* **What to do**:
An exact copy of each line below is needed, with no images in it.

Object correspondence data

# # #

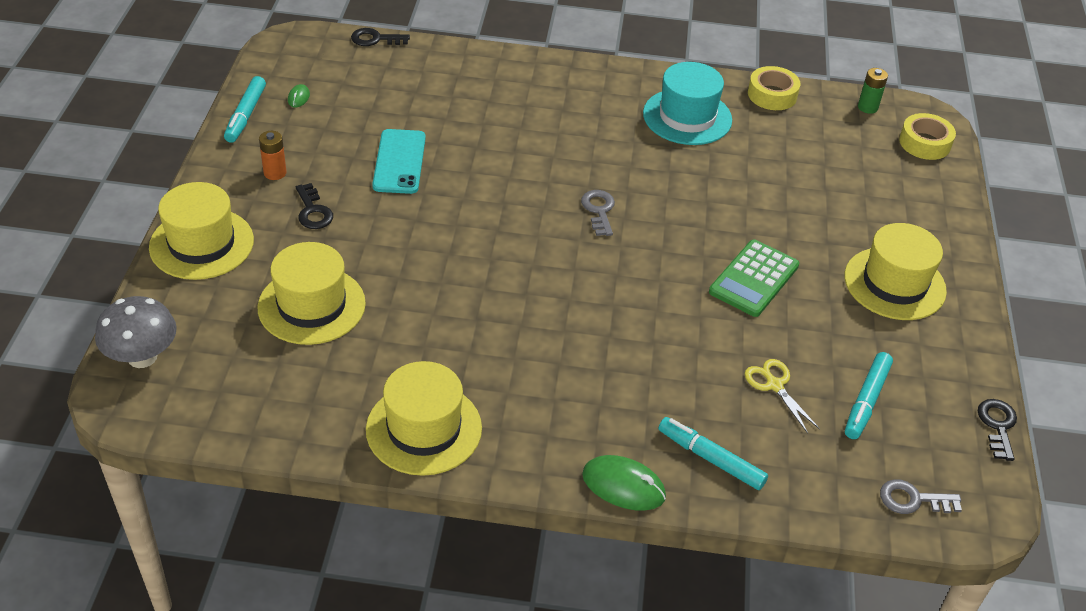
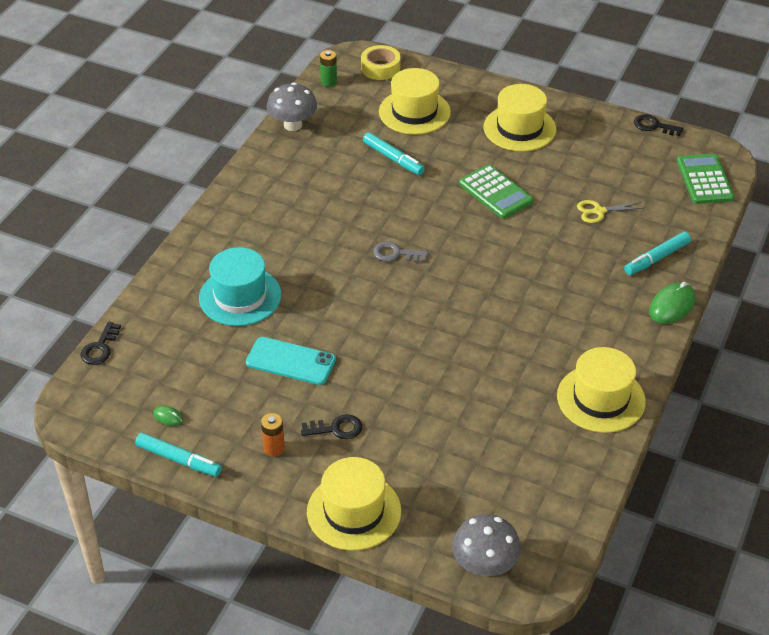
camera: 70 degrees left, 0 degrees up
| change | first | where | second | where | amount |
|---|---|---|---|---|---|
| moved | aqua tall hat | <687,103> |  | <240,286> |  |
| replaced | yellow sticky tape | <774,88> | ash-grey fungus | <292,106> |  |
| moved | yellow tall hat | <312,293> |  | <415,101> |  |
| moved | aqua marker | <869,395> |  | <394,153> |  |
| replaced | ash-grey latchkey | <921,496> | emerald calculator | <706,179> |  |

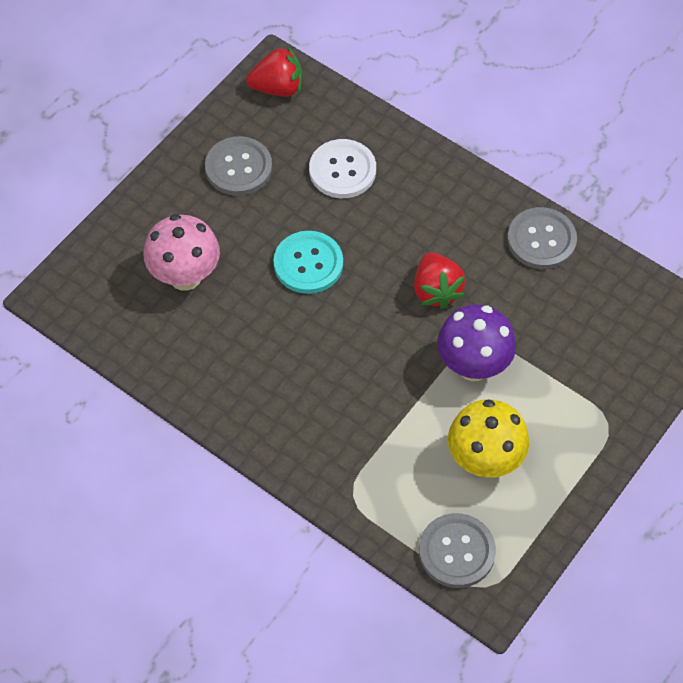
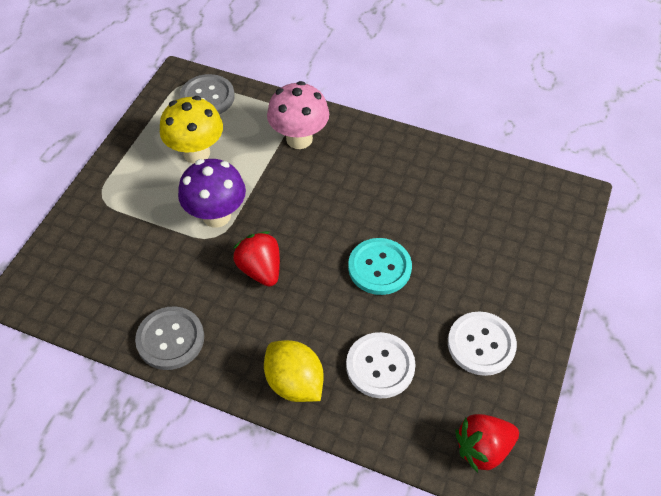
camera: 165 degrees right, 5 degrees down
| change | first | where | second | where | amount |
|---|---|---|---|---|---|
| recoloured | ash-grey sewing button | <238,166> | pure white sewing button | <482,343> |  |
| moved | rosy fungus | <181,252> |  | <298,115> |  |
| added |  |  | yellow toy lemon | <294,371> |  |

# # #

* **Exercise output**:
camera: 70 degrees left, 0 degrees up
| change | first | where | second | where | amount |
|---|---|---|---|---|---|
| moved | aqua tall hat | <687,103> |  | <240,286> |  |
| replaced | yellow sticky tape | <774,88> | ash-grey fungus | <292,106> |  |
| moved | yellow tall hat | <312,293> |  | <415,101> |  |
| moved | aqua marker | <869,395> |  | <394,153> |  |
| replaced | ash-grey latchkey | <921,496> | emerald calculator | <706,179> |  |

camera: 165 degrees right, 5 degrees down
| change | first | where | second | where | amount |
|---|---|---|---|---|---|
| recoloured | ash-grey sewing button | <238,166> | pure white sewing button | <482,343> |  |
| moved | rosy fungus | <181,252> |  | <298,115> |  |
| added |  |  | yellow toy lemon | <294,371> |  |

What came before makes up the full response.